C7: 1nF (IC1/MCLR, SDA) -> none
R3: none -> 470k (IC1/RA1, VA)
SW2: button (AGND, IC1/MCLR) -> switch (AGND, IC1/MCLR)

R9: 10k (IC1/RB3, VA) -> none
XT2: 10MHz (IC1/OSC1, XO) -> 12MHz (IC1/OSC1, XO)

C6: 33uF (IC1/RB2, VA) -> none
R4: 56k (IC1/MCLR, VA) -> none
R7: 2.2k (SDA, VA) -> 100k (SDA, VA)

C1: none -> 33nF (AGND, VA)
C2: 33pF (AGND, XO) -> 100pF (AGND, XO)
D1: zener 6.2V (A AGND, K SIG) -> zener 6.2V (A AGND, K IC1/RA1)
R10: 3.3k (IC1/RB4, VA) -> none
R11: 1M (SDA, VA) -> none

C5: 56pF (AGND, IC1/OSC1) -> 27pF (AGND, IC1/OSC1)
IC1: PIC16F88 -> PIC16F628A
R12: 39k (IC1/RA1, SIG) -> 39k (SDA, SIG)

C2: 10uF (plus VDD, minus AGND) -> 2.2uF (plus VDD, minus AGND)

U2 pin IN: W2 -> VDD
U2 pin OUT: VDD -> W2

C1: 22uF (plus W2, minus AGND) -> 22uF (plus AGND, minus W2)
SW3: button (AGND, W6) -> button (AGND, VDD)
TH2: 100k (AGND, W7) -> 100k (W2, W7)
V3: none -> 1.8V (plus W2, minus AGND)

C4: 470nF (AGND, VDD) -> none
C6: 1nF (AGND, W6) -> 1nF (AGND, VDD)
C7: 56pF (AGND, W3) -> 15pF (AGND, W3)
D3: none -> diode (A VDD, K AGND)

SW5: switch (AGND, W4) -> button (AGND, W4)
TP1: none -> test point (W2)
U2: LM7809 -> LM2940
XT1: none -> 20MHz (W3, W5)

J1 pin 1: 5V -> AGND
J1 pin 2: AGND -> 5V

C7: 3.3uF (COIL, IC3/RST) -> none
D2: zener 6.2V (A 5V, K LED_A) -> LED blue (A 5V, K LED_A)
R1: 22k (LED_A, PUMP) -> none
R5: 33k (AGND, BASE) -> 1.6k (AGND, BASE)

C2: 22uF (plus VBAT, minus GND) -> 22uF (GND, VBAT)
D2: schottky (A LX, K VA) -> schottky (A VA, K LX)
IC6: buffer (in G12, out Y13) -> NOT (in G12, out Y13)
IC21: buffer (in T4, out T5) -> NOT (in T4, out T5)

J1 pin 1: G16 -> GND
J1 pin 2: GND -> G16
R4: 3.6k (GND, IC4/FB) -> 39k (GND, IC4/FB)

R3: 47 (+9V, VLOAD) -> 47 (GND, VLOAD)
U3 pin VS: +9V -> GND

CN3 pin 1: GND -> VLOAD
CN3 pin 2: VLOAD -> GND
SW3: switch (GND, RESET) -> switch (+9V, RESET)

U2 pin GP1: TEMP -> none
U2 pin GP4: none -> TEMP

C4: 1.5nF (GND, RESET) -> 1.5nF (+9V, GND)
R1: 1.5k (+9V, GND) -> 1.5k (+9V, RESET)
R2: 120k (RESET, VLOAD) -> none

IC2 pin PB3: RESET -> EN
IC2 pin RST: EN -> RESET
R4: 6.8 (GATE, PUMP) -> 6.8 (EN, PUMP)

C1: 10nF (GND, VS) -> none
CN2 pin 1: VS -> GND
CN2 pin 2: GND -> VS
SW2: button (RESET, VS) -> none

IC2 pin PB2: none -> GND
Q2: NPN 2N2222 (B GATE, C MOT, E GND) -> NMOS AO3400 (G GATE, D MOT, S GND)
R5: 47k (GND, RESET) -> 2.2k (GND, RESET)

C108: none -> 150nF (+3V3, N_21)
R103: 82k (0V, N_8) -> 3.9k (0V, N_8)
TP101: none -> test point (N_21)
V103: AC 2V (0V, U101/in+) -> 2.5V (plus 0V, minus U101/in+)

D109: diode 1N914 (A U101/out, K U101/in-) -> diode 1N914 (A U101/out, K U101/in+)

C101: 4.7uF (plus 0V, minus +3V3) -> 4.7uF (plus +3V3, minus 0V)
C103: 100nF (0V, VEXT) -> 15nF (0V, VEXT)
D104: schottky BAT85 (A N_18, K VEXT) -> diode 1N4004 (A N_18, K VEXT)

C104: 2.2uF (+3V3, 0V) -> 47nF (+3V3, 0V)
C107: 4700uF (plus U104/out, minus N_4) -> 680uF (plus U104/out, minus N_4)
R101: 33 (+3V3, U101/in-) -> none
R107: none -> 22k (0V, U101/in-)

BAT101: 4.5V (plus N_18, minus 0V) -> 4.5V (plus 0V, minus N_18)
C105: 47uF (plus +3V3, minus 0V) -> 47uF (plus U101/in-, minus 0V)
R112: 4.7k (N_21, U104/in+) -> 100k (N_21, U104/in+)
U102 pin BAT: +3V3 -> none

Work instruction
Which lines of the data include the word "RESET"? Copy each one.

Task response
SW3: switch (GND, RESET) -> switch (+9V, RESET)
C4: 1.5nF (GND, RESET) -> 1.5nF (+9V, GND)
R1: 1.5k (+9V, GND) -> 1.5k (+9V, RESET)
R2: 120k (RESET, VLOAD) -> none
IC2 pin PB3: RESET -> EN
IC2 pin RST: EN -> RESET
SW2: button (RESET, VS) -> none
R5: 47k (GND, RESET) -> 2.2k (GND, RESET)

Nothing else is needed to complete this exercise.